[TASK BRIEF]
Beginning at the top of the data below, restate every line word for word until the line containing "shifted | kapsułka/biały" has been included, and omit the pictures.

[Before-and-after object listings]

= = =

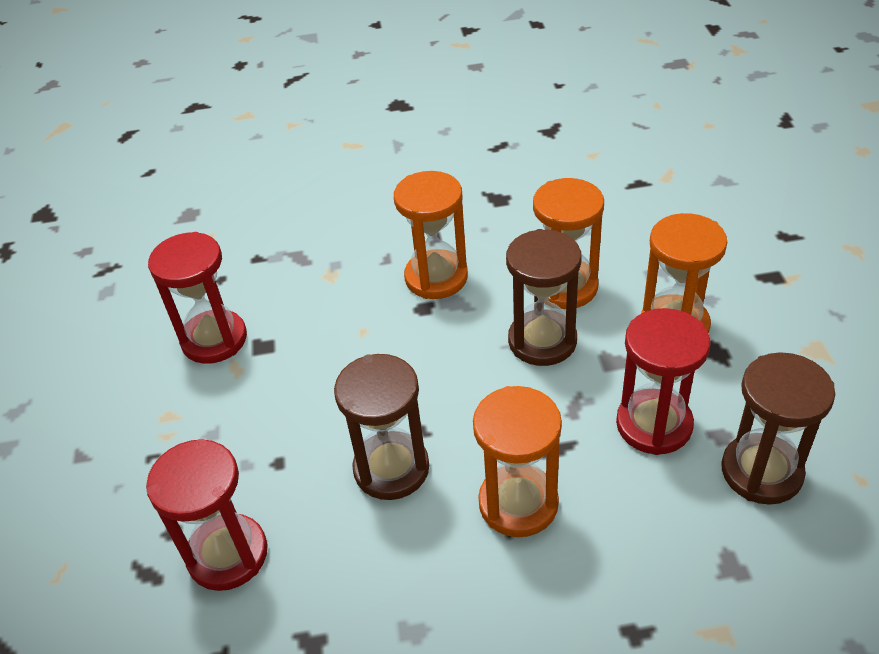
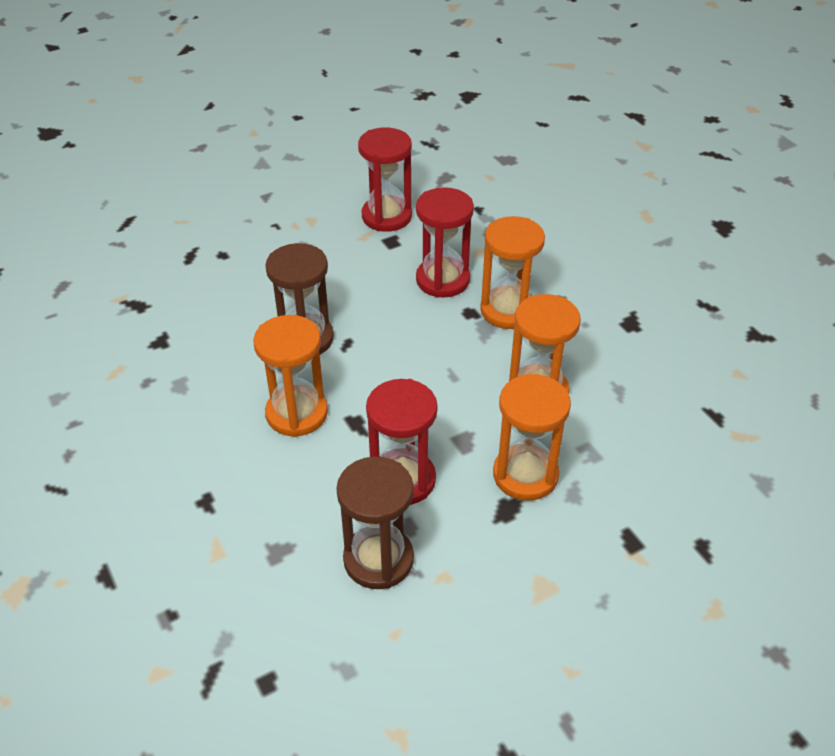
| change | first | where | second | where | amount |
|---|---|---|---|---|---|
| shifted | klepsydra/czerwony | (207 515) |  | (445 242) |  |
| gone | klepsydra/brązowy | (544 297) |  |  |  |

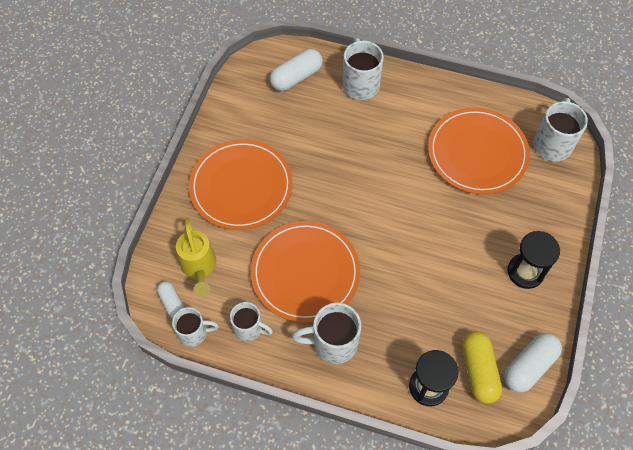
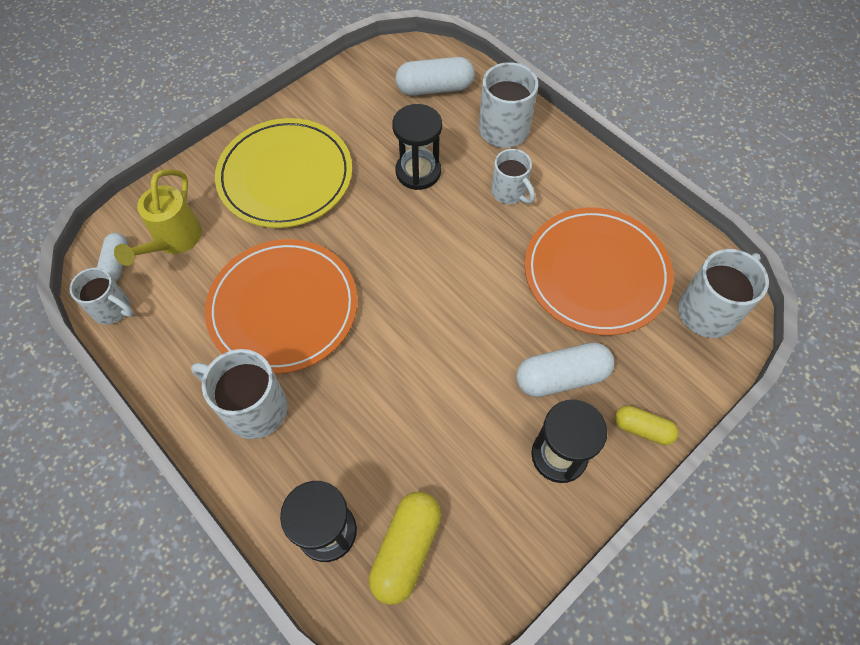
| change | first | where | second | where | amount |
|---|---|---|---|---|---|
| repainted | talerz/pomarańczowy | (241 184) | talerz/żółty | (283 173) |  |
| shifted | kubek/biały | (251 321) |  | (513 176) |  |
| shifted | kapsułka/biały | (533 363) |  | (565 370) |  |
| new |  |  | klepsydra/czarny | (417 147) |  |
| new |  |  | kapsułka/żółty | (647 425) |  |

= = =

[RESPONSE TO THIS TASK]
| change | first | where | second | where | amount |
|---|---|---|---|---|---|
| shifted | klepsydra/czerwony | (207 515) |  | (445 242) |  |
| gone | klepsydra/brązowy | (544 297) |  |  |  |

| change | first | where | second | where | amount |
|---|---|---|---|---|---|
| repainted | talerz/pomarańczowy | (241 184) | talerz/żółty | (283 173) |  |
| shifted | kubek/biały | (251 321) |  | (513 176) |  |
| shifted | kapsułka/biały | (533 363) |  | (565 370) |  |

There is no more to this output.